- [Data for this task]:
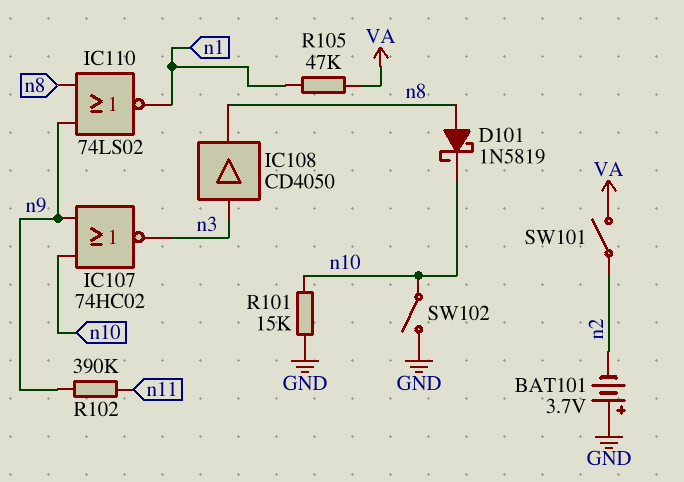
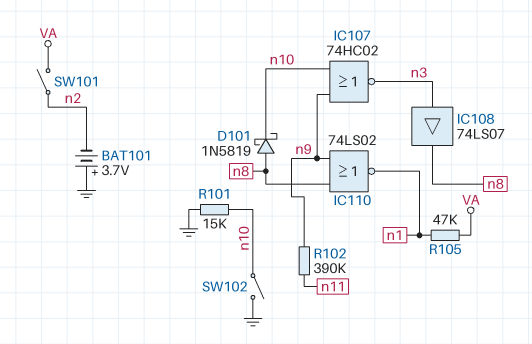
IC108: buffer CD4050 (in n3, out n8) -> buffer 74LS07 (in n3, out n8)

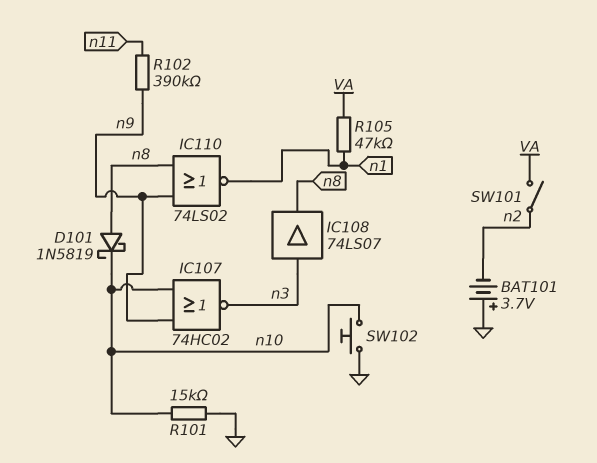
SW102: switch (GND, n10) -> button (GND, n10)

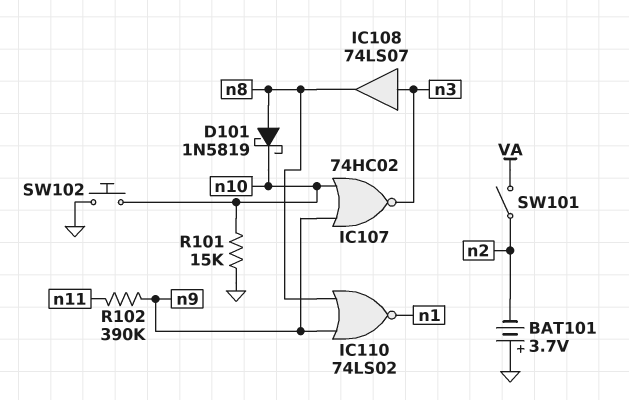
R105: 47k (VA, n1) -> none

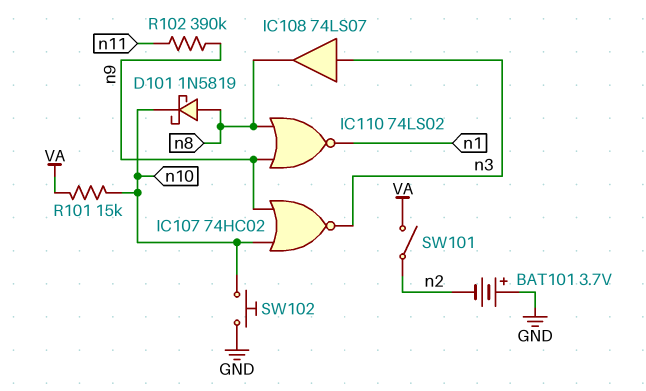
R101: 15k (GND, n10) -> 15k (VA, n10)

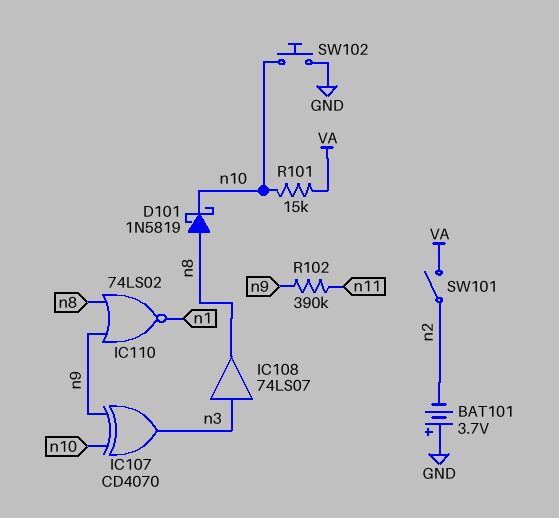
IC107: NOR 74HC02 (in n9, in n10, out n3) -> XOR CD4070 (in n9, in n10, out n3)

- [Try it]:
In the records above, find the line that contains "R105: 47k (VA, n1) -> none". Retype it and every line after it, exactly, leaving out all pictures.

- [Result of the exercise]:
R105: 47k (VA, n1) -> none

R101: 15k (GND, n10) -> 15k (VA, n10)

IC107: NOR 74HC02 (in n9, in n10, out n3) -> XOR CD4070 (in n9, in n10, out n3)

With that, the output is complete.